Extracted material: Begin

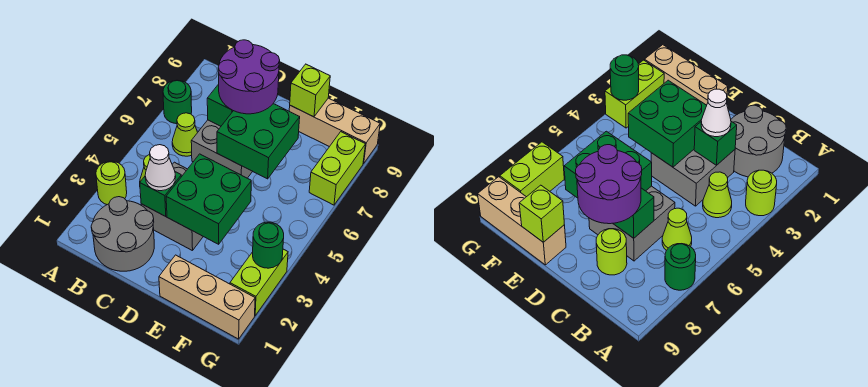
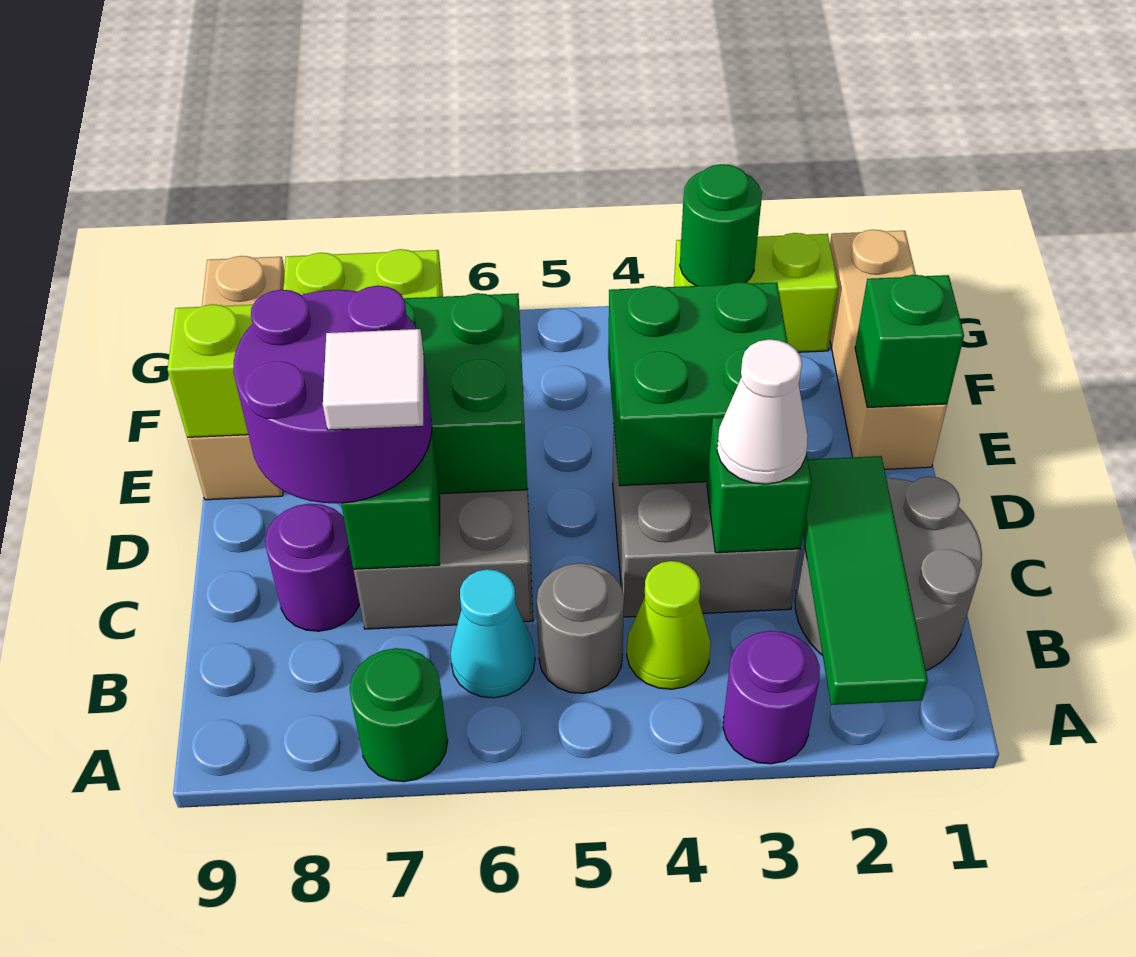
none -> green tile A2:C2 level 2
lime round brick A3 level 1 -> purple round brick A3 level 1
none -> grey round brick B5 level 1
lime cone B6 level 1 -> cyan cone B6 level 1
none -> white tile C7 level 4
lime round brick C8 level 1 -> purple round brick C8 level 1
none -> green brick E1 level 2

Extracted material: End

Task instructions:
Give only a number, the count of lines above that include the string "none".

Reply:
4